◆ RECORD EXCERPTS
__________________________________________________

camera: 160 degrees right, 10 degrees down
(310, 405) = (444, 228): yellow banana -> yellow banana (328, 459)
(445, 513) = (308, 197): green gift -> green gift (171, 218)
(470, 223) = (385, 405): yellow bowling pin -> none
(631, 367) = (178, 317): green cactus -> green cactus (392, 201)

__________________________________________________

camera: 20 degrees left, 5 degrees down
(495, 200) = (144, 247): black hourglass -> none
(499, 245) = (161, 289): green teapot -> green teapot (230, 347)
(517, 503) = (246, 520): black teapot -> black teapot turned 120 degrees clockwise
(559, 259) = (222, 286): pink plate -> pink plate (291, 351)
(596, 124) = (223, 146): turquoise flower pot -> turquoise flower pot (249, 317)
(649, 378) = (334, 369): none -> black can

__________________________________________________

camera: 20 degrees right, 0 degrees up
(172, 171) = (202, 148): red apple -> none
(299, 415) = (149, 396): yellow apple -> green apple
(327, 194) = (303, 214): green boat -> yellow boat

__________________________________________________

Return the span of lines in the data above that opens at the line with "camera: 160 degrees right, 10 degrees down" and closes at the line with "(631, 367) = (178, 317): green", exactly, ends included, nothing else.

◆ YOUR RESPONSE
camera: 160 degrees right, 10 degrees down
(310, 405) = (444, 228): yellow banana -> yellow banana (328, 459)
(445, 513) = (308, 197): green gift -> green gift (171, 218)
(470, 223) = (385, 405): yellow bowling pin -> none
(631, 367) = (178, 317): green cactus -> green cactus (392, 201)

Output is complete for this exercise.